## WHAT YOU SHOULD DO
Set down all of the data that follows word for word, without the images.

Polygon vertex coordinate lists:
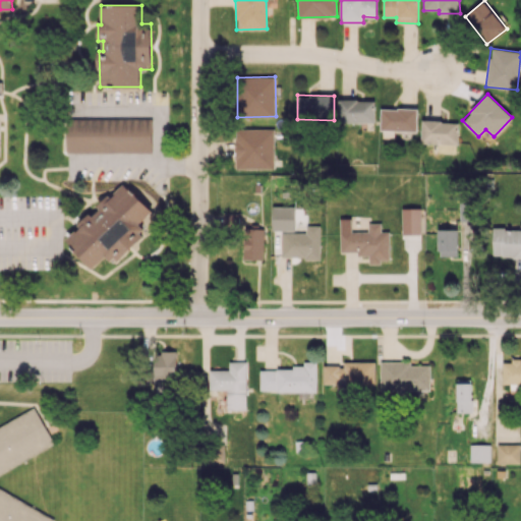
[(374,122),(374,100),(338,100),(338,122),(374,122)]
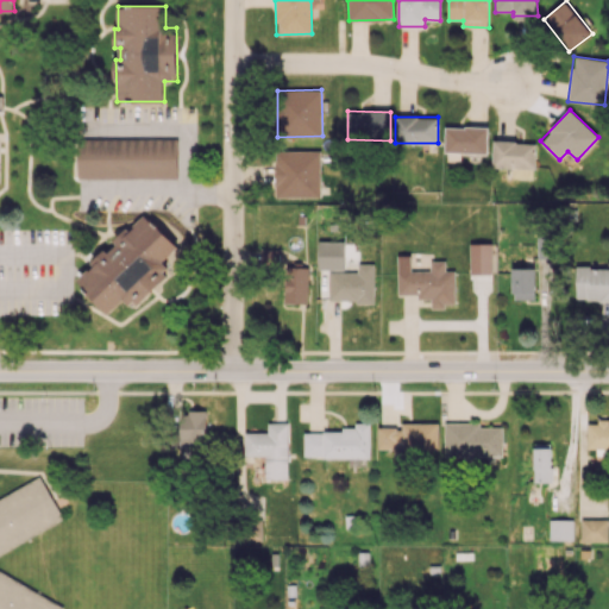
[(444,151),(487,154),(488,127),(445,126),(444,151)]
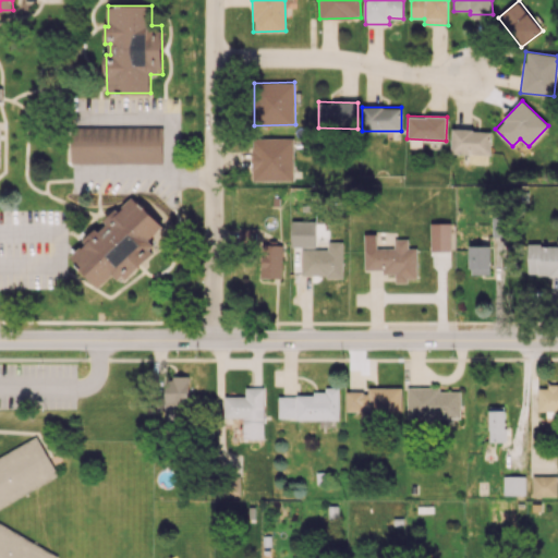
[(162,128),(72,126),(72,162),(162,164),(162,128)]
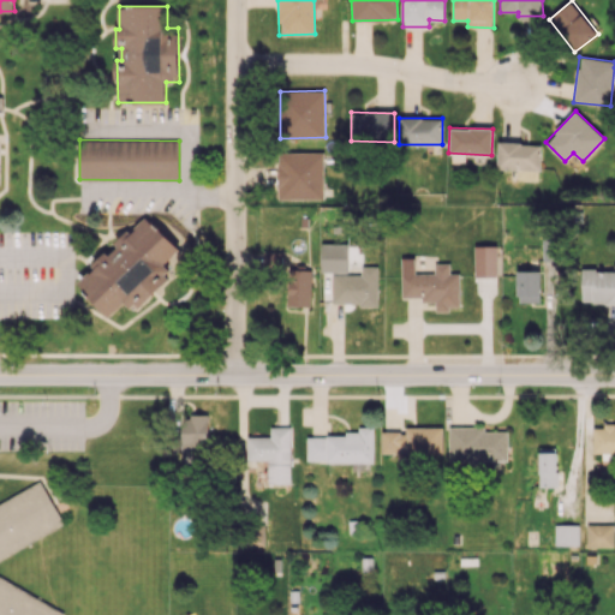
[(496,168),(517,169),(517,179),(539,180),(541,143),(497,142),(496,168)]
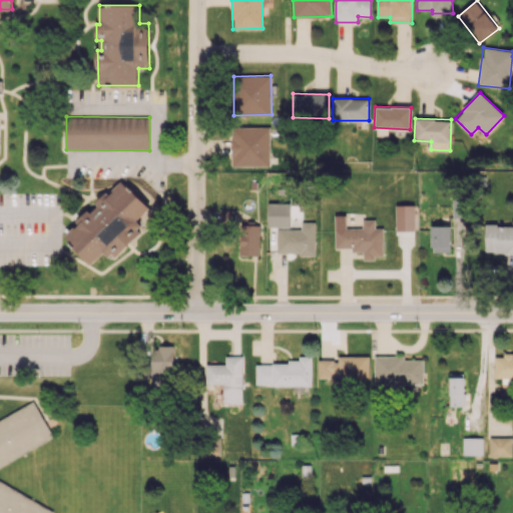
[(270,166),(271,126),(232,126),(231,165),(270,166)]
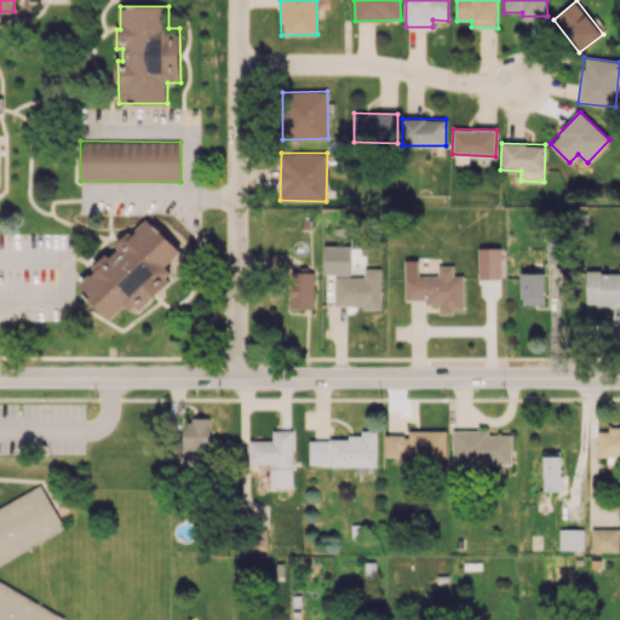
[(112,319),(127,303),(137,313),(174,275),(165,267),(181,251),(145,216),(78,285),(112,319)]
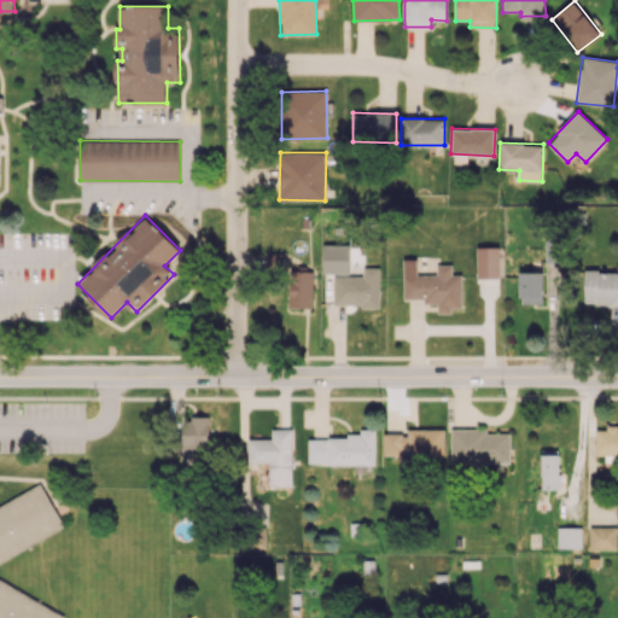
[(544,262),(557,262),(557,240),(546,240),(544,262)]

## ANSWER TO THE PROBLEM
[(374,122),(374,100),(338,100),(338,122),(374,122)]
[(444,151),(487,154),(488,127),(445,126),(444,151)]
[(162,128),(72,126),(72,162),(162,164),(162,128)]
[(496,168),(517,169),(517,179),(539,180),(541,143),(497,142),(496,168)]
[(270,166),(271,126),(232,126),(231,165),(270,166)]
[(112,319),(127,303),(137,313),(174,275),(165,267),(181,251),(145,216),(78,285),(112,319)]
[(544,262),(557,262),(557,240),(546,240),(544,262)]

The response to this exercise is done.